INSTRUCTIONS TO FOLLOW
Search each line below for "yellow", then return the lines where it appears.

Edit tracking data
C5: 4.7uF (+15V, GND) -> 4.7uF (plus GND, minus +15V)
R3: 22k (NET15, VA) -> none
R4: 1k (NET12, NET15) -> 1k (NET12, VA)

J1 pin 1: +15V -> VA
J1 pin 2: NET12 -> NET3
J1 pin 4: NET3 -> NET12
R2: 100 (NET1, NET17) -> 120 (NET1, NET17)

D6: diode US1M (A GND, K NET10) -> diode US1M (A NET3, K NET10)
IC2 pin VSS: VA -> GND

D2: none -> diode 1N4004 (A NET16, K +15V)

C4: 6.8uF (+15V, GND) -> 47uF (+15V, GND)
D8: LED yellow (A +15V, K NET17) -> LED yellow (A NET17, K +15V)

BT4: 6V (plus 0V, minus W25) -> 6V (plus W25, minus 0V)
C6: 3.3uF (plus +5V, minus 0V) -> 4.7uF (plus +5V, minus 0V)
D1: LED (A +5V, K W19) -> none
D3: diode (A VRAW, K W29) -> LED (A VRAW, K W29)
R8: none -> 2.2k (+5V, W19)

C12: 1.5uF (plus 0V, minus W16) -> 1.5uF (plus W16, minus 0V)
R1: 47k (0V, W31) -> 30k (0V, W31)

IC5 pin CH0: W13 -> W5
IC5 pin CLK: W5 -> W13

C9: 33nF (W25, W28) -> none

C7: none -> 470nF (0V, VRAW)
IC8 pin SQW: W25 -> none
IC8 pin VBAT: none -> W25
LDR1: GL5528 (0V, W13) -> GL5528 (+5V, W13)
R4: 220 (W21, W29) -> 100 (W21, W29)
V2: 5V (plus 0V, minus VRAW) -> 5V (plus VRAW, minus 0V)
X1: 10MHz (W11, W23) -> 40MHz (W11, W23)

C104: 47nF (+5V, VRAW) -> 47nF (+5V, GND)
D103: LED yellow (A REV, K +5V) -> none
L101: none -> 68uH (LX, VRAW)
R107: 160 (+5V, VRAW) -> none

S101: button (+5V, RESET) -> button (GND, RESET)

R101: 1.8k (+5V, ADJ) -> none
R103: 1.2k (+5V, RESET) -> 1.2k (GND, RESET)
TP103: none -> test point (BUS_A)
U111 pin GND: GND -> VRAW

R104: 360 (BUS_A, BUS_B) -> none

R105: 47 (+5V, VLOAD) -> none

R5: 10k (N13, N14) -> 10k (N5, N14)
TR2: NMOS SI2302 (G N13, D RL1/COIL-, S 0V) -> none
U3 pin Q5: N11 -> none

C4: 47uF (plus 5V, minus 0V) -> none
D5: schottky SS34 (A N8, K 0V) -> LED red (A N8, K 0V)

TASK SOLUTION
D8: LED yellow (A +15V, K NET17) -> LED yellow (A NET17, K +15V)
D103: LED yellow (A REV, K +5V) -> none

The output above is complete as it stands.